→ ABOUT THIS EXERCISE
Among the lines below, restate word for word only those from the line with "insert: eraser (blue) 353,96" through the line with "camera: 10 degrees left, 15 degrees down", with both end lines kept.

→ DATASET CONTENT
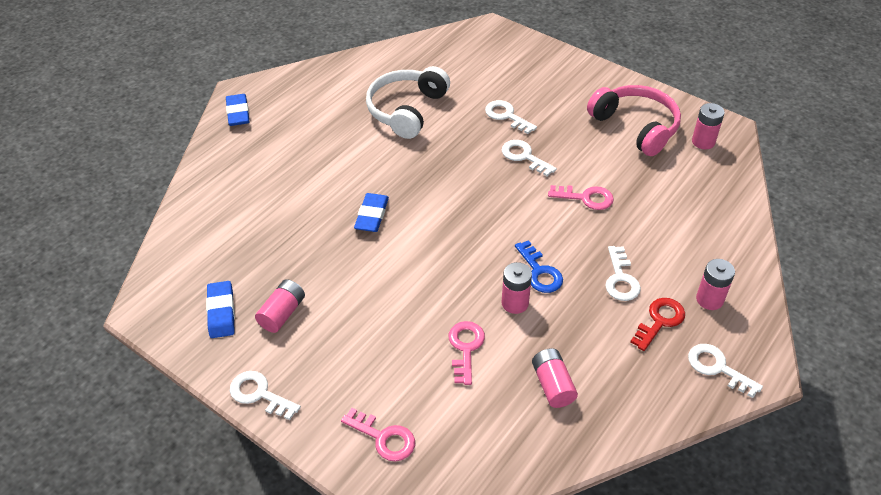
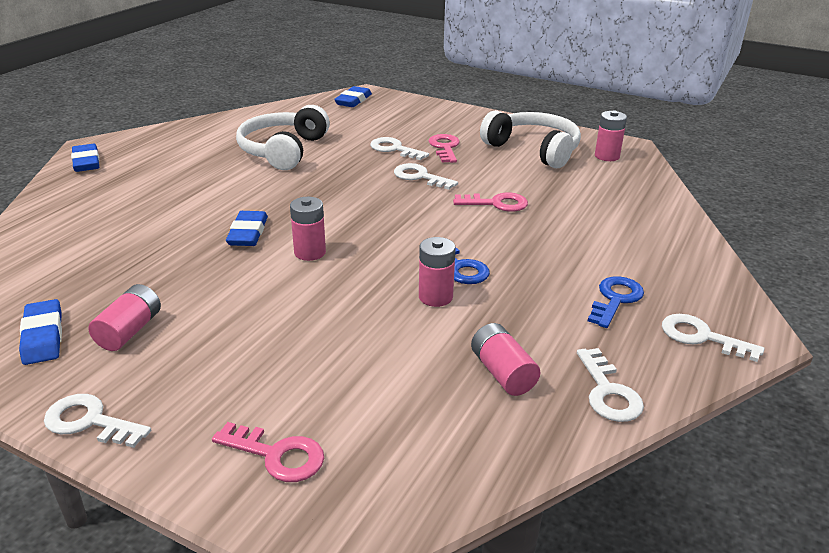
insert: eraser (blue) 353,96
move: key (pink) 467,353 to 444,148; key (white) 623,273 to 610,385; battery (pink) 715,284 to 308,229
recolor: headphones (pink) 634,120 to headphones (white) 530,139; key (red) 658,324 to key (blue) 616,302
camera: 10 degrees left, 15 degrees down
--
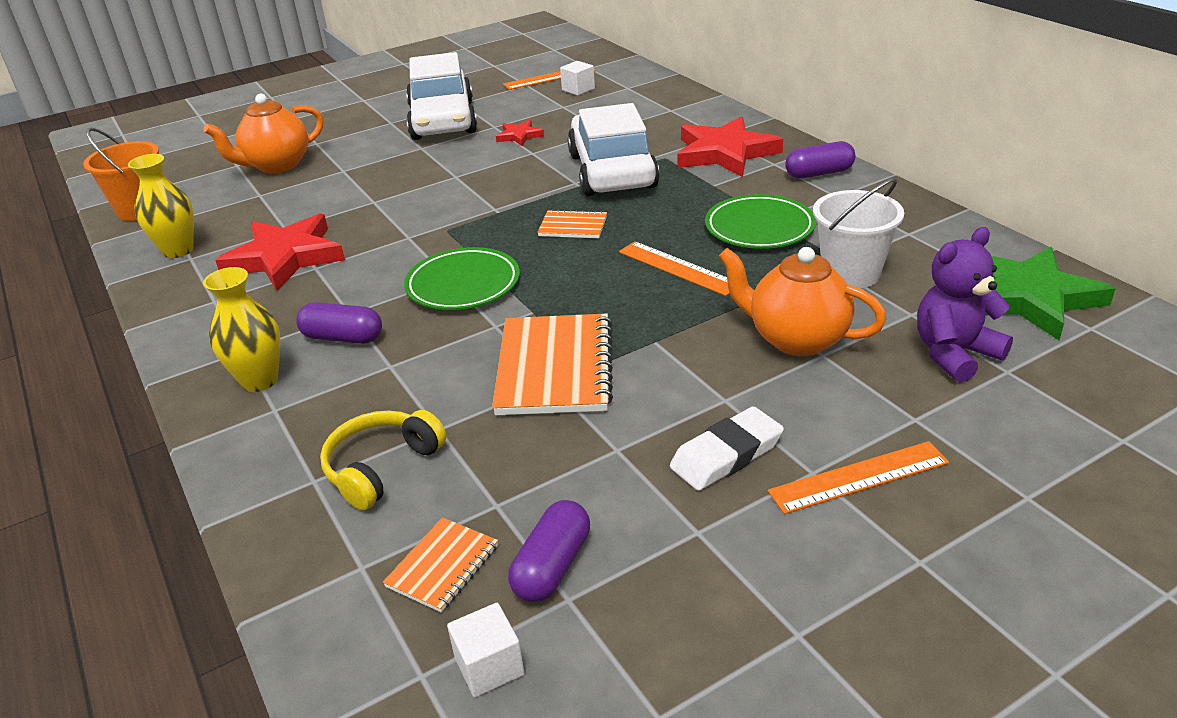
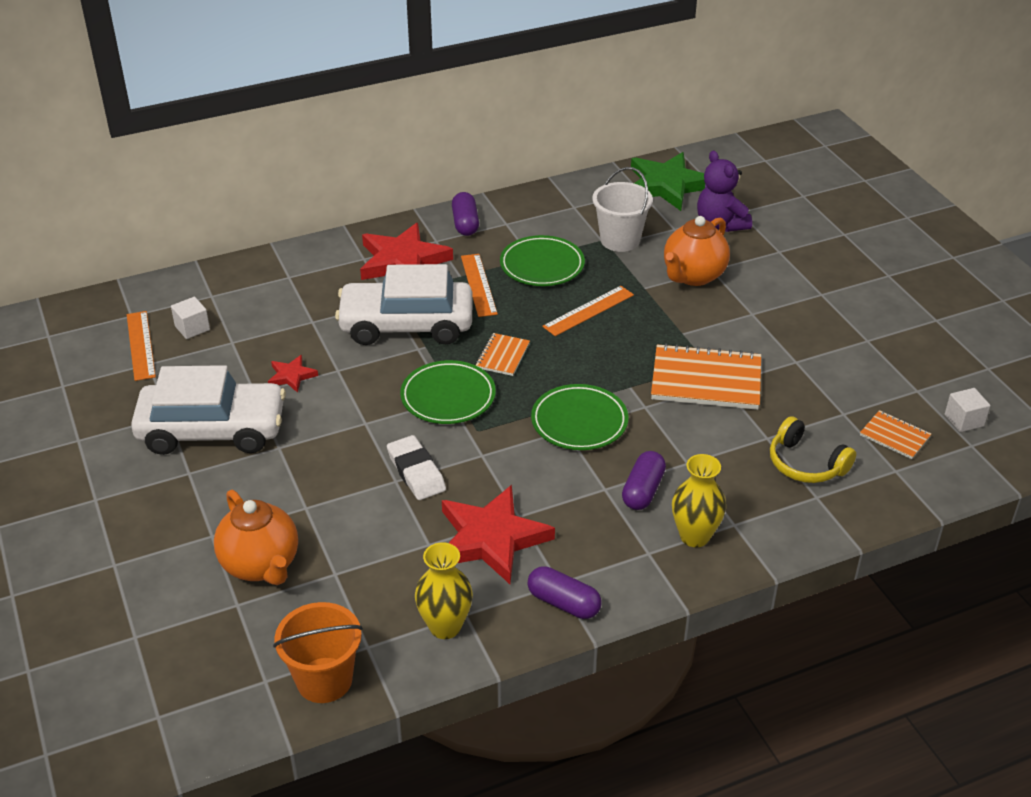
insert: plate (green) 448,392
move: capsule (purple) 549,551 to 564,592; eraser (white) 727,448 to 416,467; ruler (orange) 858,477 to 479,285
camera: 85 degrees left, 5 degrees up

→ TASK RESPONSE
insert: eraser (blue) 353,96
move: key (pink) 467,353 to 444,148; key (white) 623,273 to 610,385; battery (pink) 715,284 to 308,229
recolor: headphones (pink) 634,120 to headphones (white) 530,139; key (red) 658,324 to key (blue) 616,302
camera: 10 degrees left, 15 degrees down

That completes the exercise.